Content starts

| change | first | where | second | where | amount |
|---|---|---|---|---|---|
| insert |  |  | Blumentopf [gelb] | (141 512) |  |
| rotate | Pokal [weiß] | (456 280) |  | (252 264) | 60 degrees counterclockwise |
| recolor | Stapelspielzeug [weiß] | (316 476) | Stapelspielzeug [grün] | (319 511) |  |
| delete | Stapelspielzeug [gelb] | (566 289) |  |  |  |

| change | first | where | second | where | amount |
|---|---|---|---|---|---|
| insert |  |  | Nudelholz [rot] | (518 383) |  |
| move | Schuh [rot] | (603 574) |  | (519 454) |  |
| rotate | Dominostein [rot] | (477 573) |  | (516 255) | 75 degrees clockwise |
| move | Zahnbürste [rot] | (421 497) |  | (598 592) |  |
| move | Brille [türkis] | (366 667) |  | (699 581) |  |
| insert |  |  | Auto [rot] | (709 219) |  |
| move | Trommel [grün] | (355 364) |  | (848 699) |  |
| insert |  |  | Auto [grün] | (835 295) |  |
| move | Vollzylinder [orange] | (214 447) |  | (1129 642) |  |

Content ends

__Your goal__. All lines in the entries above that include "weiß" should be found and copied.

__Task answer__.
| rotate | Pokal [weiß] | (456 280) |  | (252 264) | 60 degrees counterclockwise |
| recolor | Stapelspielzeug [weiß] | (316 476) | Stapelspielzeug [grün] | (319 511) |  |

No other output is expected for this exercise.